Data supplied:
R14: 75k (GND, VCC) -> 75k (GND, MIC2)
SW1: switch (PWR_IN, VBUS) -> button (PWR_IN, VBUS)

...

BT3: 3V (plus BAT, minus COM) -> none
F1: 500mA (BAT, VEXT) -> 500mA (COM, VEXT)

---

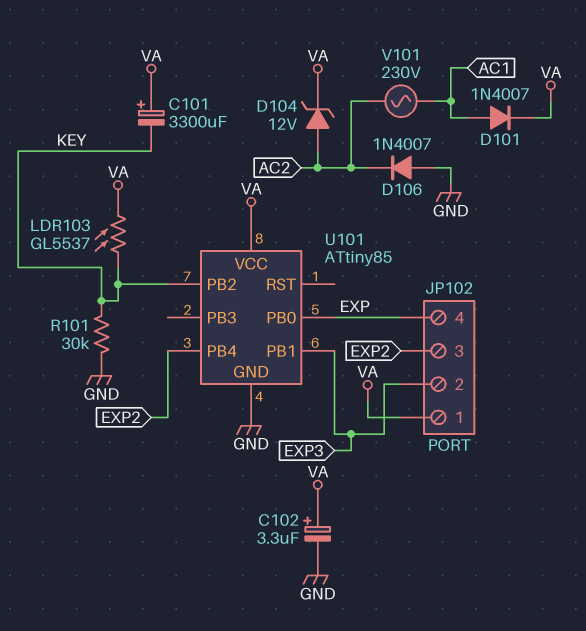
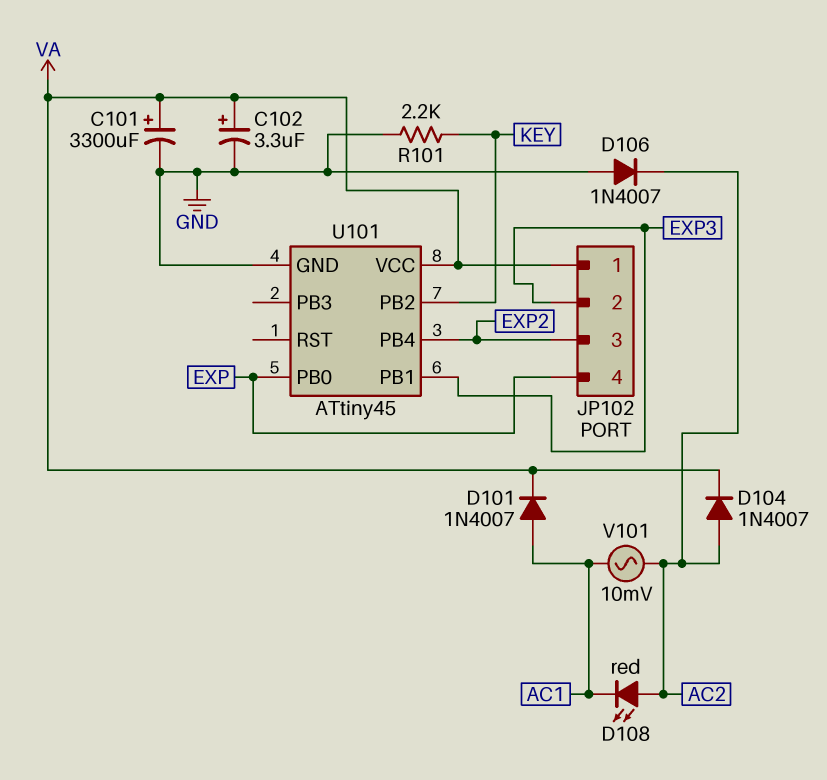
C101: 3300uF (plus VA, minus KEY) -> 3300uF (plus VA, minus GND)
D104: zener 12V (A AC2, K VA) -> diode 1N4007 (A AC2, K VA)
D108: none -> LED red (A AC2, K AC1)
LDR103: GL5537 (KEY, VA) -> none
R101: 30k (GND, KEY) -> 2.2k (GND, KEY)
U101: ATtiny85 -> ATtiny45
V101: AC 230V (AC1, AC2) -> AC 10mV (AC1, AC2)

The problem:
Everything in the material above from the line that has "R101: 30k (GND, KEY) -> 2.2k (GND, KEY)" through the line that has "V101: AC 230V" must be duplicated exactly, with no other lines given.

Solved exercise:
R101: 30k (GND, KEY) -> 2.2k (GND, KEY)
U101: ATtiny85 -> ATtiny45
V101: AC 230V (AC1, AC2) -> AC 10mV (AC1, AC2)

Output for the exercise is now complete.